Transcribe the entries that come next exactly, but not the pictures they contain.
##### RECORDS FOR THE EXERCISE
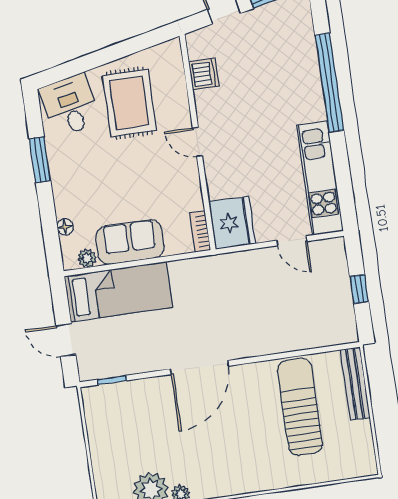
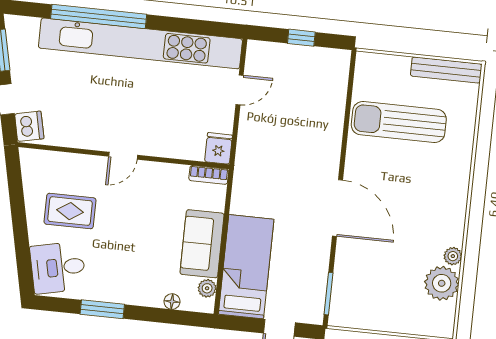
dishwasher: (204, 74) -> (29, 126), moved, turned 78
rug: (129, 103) -> (70, 211), width x0.73, depth x0.70
kitchen unit: (320, 178) -> (140, 43), width x1.86
fridge: (232, 223) -> (219, 148), width x0.53, depth x0.75
window: (112, 380) -> (328, 294), width x1.50
bench: (355, 384) -> (446, 70), moved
##########
* SOLUTION FOR THIS PROBLEM
dishwasher: (204, 74) -> (29, 126), moved, turned 78
rug: (129, 103) -> (70, 211), width x0.73, depth x0.70
kitchen unit: (320, 178) -> (140, 43), width x1.86
fridge: (232, 223) -> (219, 148), width x0.53, depth x0.75
window: (112, 380) -> (328, 294), width x1.50
bench: (355, 384) -> (446, 70), moved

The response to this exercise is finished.